Reproduce verbatim all of the data given below, but do not carry over the images.

- Opening Delimiter -

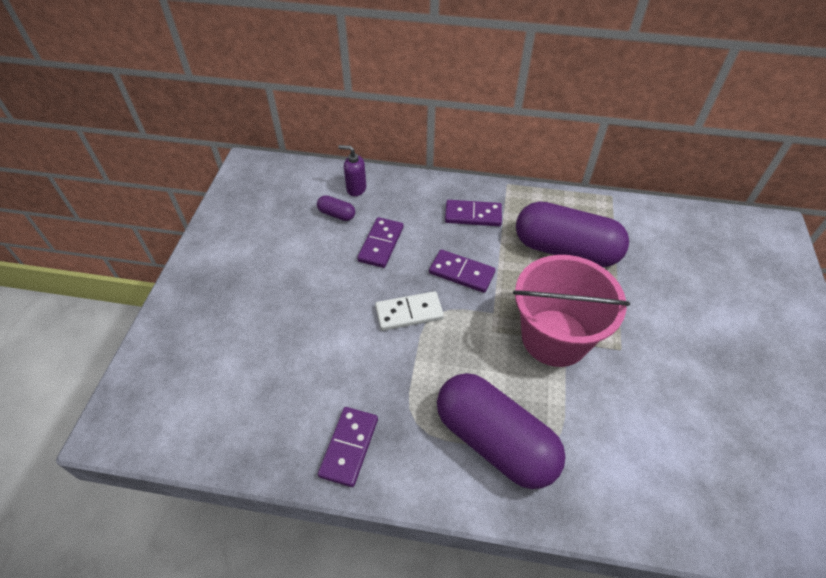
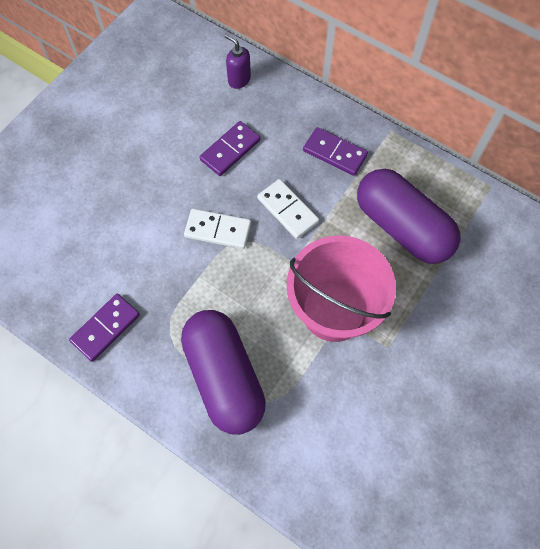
camera: 25 degrees right, 15 degrees up
(337, 214) = (206, 101): purple capsule -> none
(461, 273) = (287, 210): purple domino -> white domino

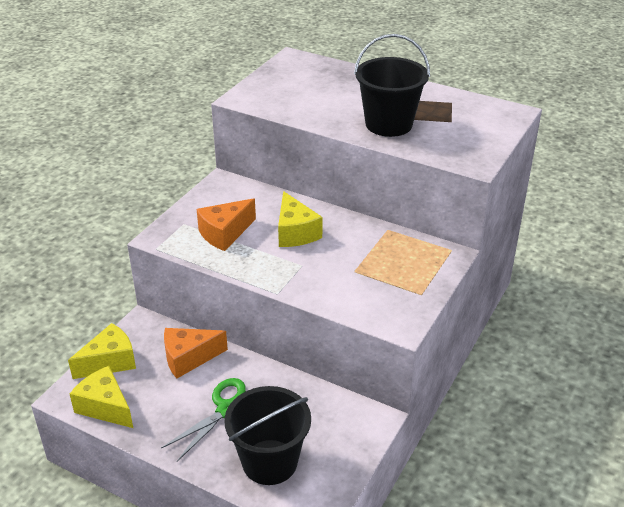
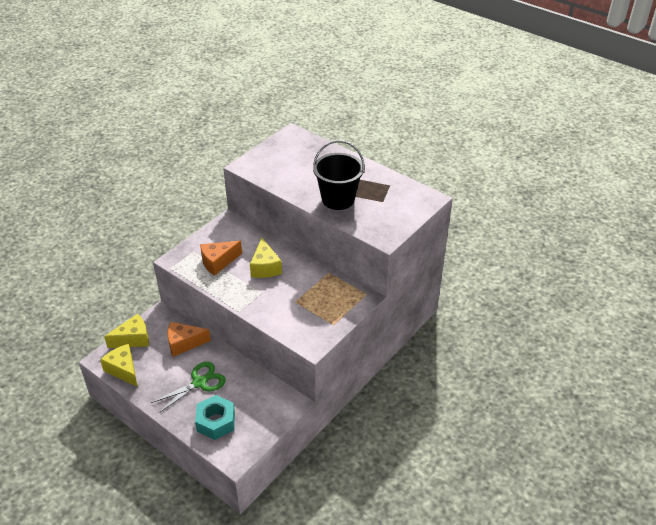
camera: 10 degrees right, 5 degrees up
(270, 462) = (216, 422): black bucket -> turquoise nut

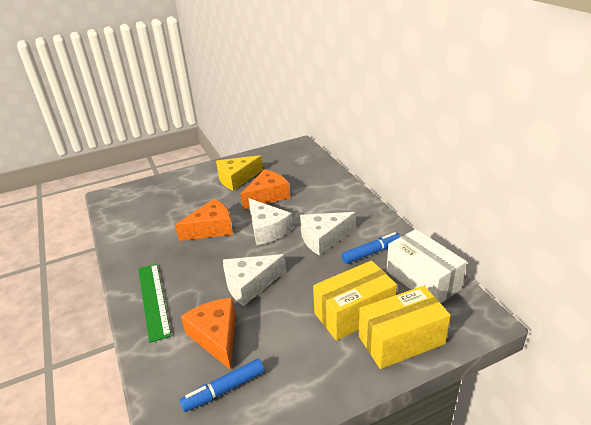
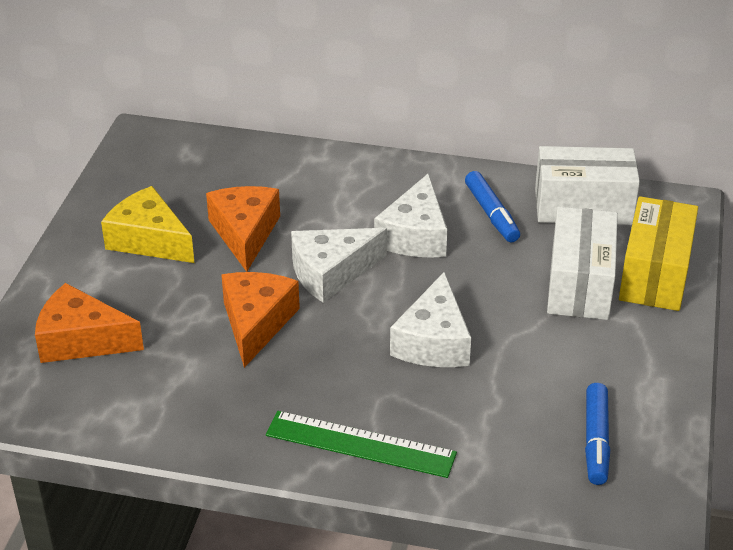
camera: 55 degrees left, 5 degrees up
(216, 336) = (500, 412): orange cheese -> orange cheese (81, 340)
(237, 179) = (149, 240): yellow cheese -> yellow cheese turned 120 degrees clockwise
(267, 230) = (331, 273): white cheese -> white cheese turned 150 degrees clockwise
(354, 313) = (580, 284): yellow box -> white box
(371, 252) = (491, 214): blue marker -> blue marker turned 150 degrees clockwise

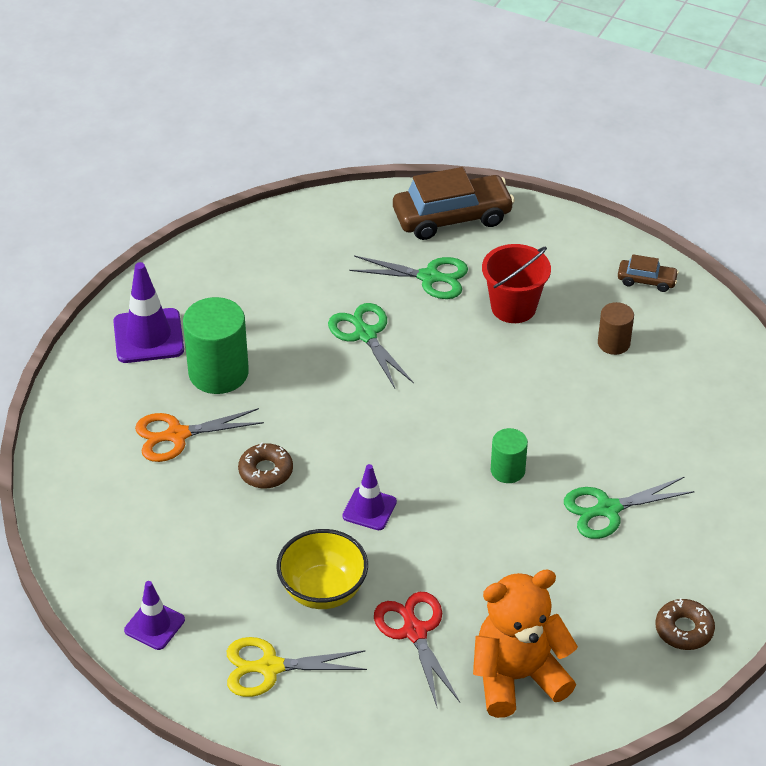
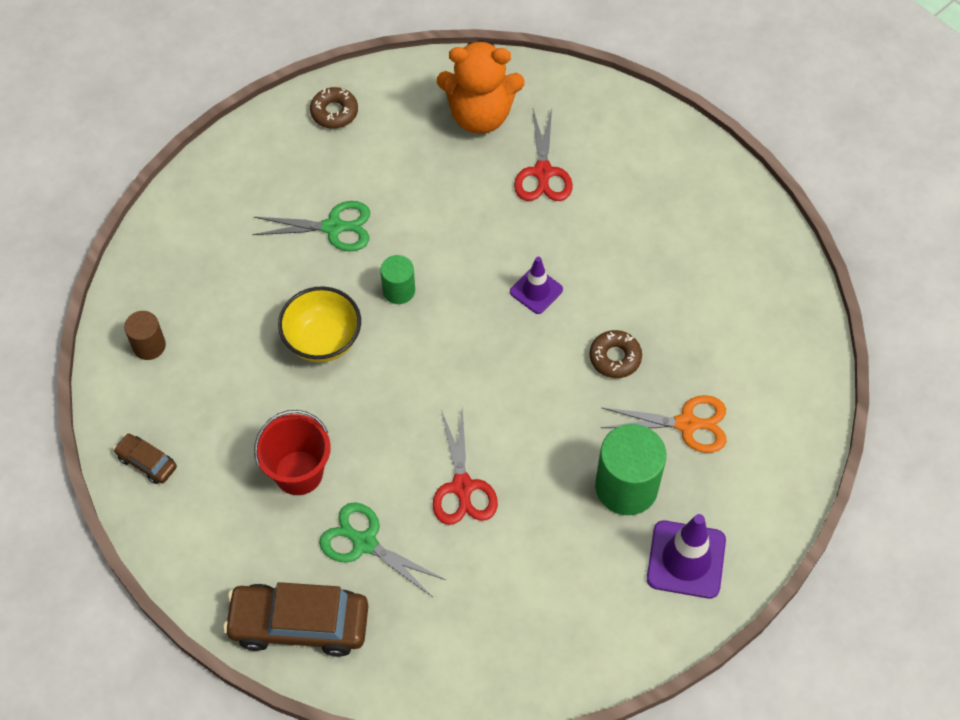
camera: 160 degrees left, 15 degrees up
(154, 625) = (751, 241): purple traffic cone -> none
(269, 667) = (668, 178): yellow scissors -> none
(323, 590) = (603, 228): yellow bowl -> yellow bowl (323, 341)
(365, 334) = (462, 487): green scissors -> red scissors
(613, 343) = (226, 395): brown cylinder -> brown cylinder (149, 345)

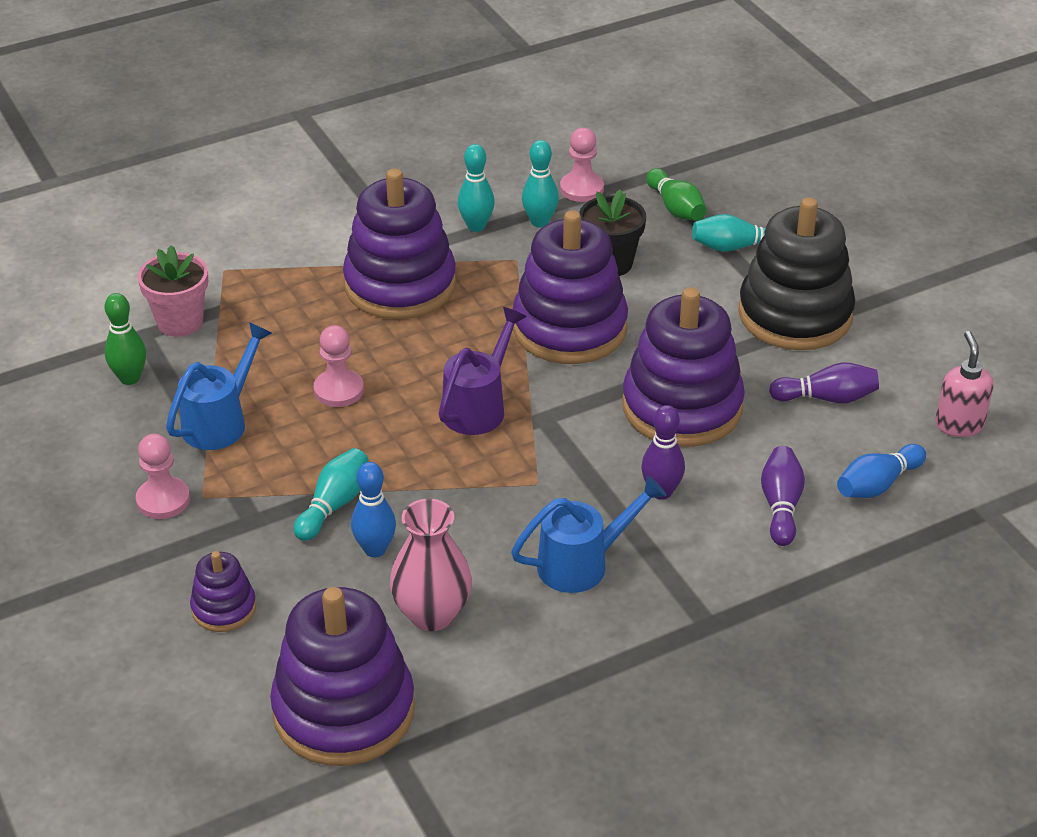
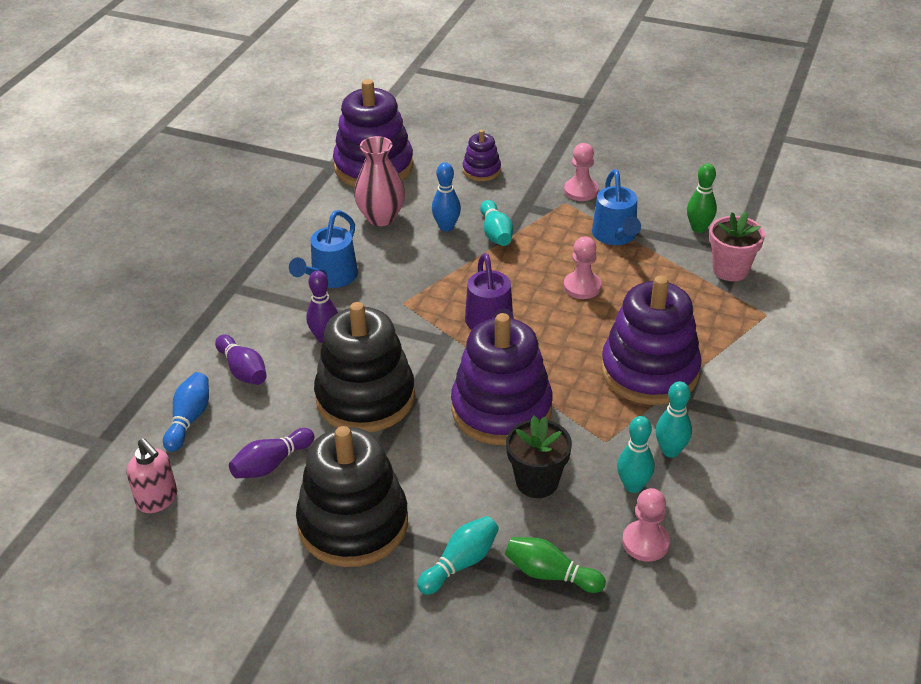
camera: 140 degrees right, 0 degrees up
(682, 407) = (365, 398): purple stacking toy -> black stacking toy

- Closing Delimiter -

__Exercise answer__
camera: 25 degrees right, 15 degrees up
(337, 214) = (206, 101): purple capsule -> none
(461, 273) = (287, 210): purple domino -> white domino

camera: 10 degrees right, 5 degrees up
(270, 462) = (216, 422): black bucket -> turquoise nut

camera: 55 degrees left, 5 degrees up
(216, 336) = (500, 412): orange cheese -> orange cheese (81, 340)
(237, 179) = (149, 240): yellow cheese -> yellow cheese turned 120 degrees clockwise
(267, 230) = (331, 273): white cheese -> white cheese turned 150 degrees clockwise
(354, 313) = (580, 284): yellow box -> white box
(371, 252) = (491, 214): blue marker -> blue marker turned 150 degrees clockwise

camera: 160 degrees left, 15 degrees up
(154, 625) = (751, 241): purple traffic cone -> none
(269, 667) = (668, 178): yellow scissors -> none
(323, 590) = (603, 228): yellow bowl -> yellow bowl (323, 341)
(365, 334) = (462, 487): green scissors -> red scissors
(613, 343) = (226, 395): brown cylinder -> brown cylinder (149, 345)

camera: 140 degrees right, 0 degrees up
(682, 407) = (365, 398): purple stacking toy -> black stacking toy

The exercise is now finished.